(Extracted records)
_ _ _ _
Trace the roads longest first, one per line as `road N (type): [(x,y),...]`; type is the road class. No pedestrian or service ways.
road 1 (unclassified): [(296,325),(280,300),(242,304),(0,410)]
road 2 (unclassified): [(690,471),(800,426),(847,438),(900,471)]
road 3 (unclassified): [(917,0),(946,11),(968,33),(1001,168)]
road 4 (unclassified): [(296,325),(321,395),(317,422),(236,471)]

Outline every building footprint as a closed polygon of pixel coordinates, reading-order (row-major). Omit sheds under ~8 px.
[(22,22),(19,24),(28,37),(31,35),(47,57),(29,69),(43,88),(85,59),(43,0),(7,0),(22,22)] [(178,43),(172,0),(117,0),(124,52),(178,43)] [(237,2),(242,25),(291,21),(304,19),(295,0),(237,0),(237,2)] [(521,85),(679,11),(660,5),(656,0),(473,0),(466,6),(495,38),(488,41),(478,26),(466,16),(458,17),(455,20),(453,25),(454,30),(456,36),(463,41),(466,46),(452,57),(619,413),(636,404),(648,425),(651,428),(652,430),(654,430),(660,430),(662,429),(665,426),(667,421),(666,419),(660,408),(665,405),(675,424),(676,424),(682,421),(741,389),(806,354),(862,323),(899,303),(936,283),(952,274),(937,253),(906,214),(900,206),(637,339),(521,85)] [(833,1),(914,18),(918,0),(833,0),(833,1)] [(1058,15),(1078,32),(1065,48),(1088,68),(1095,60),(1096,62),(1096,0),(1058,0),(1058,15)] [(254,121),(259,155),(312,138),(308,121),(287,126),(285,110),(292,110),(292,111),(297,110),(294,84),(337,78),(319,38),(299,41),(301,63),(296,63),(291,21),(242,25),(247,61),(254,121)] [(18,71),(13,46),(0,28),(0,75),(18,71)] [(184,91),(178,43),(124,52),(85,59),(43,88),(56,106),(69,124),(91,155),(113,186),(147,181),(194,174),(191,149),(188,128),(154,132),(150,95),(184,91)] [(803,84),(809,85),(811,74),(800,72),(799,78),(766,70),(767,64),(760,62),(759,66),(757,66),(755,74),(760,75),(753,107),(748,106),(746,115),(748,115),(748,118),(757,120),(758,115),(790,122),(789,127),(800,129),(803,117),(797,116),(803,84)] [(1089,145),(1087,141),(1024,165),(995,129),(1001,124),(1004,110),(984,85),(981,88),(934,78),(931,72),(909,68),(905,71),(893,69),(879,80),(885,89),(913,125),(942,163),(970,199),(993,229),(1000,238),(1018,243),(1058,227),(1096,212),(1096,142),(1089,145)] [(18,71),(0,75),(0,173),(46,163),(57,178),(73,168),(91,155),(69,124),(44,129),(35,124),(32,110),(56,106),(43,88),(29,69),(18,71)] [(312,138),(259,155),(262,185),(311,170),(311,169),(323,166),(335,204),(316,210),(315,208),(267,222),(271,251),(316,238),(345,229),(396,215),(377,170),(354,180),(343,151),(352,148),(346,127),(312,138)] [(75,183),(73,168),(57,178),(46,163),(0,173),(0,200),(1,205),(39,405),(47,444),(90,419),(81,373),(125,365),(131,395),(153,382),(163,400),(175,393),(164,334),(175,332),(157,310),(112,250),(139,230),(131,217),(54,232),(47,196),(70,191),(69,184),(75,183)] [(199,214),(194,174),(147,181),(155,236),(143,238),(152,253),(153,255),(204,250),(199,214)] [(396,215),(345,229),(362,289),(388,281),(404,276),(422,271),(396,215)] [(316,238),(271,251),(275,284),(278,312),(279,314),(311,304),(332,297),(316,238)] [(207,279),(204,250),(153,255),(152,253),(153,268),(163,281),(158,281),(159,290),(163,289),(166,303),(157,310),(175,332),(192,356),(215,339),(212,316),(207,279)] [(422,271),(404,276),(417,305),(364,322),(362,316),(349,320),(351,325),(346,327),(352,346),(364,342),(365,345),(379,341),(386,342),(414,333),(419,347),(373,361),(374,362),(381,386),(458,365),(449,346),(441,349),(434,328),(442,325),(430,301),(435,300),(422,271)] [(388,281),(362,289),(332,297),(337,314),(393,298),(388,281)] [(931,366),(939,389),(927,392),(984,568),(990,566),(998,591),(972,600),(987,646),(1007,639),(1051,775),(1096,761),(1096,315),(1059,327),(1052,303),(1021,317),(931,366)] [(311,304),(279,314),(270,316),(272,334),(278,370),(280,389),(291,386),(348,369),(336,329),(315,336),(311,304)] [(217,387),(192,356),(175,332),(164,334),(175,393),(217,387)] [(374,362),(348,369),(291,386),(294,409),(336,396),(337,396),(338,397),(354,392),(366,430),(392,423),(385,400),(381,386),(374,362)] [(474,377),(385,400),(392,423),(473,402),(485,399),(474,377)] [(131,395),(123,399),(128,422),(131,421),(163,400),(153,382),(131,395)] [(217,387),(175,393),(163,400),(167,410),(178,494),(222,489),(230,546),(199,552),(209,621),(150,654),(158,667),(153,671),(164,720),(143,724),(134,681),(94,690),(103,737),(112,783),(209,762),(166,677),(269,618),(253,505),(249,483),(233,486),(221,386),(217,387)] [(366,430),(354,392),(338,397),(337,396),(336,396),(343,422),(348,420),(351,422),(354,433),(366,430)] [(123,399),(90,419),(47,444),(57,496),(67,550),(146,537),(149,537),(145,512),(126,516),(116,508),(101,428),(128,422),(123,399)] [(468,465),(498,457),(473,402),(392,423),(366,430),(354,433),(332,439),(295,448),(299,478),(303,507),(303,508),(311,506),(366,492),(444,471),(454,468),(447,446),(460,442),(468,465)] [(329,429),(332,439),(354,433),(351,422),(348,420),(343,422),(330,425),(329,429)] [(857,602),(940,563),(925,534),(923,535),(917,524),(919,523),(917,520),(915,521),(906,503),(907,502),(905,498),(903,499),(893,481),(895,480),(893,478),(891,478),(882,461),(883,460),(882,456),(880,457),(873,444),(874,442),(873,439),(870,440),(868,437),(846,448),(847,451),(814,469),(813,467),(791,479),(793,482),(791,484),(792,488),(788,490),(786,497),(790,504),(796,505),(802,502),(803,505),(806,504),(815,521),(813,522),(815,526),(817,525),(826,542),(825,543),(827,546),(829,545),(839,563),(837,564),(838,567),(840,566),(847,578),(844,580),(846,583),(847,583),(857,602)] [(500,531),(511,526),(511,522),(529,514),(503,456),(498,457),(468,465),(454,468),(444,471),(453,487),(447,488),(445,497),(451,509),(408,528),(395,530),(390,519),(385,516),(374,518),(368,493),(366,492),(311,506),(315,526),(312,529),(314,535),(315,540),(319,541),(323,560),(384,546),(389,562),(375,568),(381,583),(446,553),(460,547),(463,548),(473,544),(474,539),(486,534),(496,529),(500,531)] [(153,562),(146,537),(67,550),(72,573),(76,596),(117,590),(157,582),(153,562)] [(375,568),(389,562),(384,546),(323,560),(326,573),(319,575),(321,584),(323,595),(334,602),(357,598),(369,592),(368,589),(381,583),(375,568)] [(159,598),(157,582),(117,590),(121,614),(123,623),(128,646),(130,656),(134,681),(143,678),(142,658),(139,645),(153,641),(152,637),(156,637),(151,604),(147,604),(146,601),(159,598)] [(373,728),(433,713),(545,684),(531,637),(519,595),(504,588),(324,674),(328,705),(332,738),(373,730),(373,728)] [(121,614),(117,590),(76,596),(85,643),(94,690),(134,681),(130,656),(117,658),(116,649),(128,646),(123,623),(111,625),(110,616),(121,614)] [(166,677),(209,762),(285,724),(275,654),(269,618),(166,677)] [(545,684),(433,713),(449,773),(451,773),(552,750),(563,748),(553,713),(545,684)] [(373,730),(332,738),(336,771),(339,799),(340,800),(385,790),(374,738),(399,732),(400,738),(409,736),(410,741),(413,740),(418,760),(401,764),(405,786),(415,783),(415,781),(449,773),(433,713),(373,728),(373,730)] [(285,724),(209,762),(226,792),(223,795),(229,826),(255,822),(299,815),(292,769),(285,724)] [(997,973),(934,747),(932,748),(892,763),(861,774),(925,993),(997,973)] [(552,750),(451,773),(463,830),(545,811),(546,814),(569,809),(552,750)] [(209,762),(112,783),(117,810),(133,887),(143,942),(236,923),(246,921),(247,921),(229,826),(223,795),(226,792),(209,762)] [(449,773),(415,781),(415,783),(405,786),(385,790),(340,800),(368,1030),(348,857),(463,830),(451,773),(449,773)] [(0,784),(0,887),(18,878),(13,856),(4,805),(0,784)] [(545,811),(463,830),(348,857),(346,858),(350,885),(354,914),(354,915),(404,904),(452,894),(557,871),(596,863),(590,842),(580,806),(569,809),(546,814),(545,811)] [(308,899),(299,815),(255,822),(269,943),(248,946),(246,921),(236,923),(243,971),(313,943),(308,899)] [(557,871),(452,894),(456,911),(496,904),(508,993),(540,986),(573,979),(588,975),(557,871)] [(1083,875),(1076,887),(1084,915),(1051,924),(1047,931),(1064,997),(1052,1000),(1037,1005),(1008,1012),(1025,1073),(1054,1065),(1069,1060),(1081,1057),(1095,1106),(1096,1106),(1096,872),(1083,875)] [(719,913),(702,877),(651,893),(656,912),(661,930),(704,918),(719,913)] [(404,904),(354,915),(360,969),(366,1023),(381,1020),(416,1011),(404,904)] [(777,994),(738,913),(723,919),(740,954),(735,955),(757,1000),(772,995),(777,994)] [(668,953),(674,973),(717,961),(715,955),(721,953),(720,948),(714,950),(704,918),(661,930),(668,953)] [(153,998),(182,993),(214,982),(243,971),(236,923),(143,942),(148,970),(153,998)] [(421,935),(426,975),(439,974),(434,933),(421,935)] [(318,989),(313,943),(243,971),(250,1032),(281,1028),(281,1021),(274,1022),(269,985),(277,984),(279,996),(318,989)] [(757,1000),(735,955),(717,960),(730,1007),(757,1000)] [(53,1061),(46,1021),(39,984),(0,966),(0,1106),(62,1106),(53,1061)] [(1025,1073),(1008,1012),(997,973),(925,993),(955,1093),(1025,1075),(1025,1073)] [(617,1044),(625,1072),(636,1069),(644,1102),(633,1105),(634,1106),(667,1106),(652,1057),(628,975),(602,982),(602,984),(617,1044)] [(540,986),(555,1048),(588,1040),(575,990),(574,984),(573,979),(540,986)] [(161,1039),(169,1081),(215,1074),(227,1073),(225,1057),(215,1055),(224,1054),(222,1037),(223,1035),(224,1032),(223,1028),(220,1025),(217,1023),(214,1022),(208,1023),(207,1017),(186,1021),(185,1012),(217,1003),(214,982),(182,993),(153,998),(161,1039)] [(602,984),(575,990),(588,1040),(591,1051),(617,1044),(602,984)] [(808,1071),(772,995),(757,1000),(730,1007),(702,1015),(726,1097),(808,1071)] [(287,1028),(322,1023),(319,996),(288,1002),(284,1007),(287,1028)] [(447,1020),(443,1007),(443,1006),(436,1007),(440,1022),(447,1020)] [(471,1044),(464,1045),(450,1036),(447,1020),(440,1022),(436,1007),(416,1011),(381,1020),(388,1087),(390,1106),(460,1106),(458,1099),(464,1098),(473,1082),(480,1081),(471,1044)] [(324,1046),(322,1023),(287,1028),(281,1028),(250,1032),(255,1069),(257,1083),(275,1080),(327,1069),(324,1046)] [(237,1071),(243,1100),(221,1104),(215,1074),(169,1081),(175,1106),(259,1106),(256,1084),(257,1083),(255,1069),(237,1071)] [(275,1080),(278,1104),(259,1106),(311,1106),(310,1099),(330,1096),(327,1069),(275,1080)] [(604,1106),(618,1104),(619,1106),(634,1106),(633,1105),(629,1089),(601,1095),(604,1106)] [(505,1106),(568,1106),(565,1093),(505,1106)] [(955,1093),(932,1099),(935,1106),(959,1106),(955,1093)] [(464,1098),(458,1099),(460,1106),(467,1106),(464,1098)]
_ _ _ _
### ASSIGNMENT
Please copy each line of the records above that holds the word "road".

### EXPECTED OUTPUT
Trace the roads longest first, one per line as `road N (type): [(x,y),...]`; type is the road class. No pedestrian or service ways.
road 1 (unclassified): [(296,325),(280,300),(242,304),(0,410)]
road 2 (unclassified): [(690,471),(800,426),(847,438),(900,471)]
road 3 (unclassified): [(917,0),(946,11),(968,33),(1001,168)]
road 4 (unclassified): [(296,325),(321,395),(317,422),(236,471)]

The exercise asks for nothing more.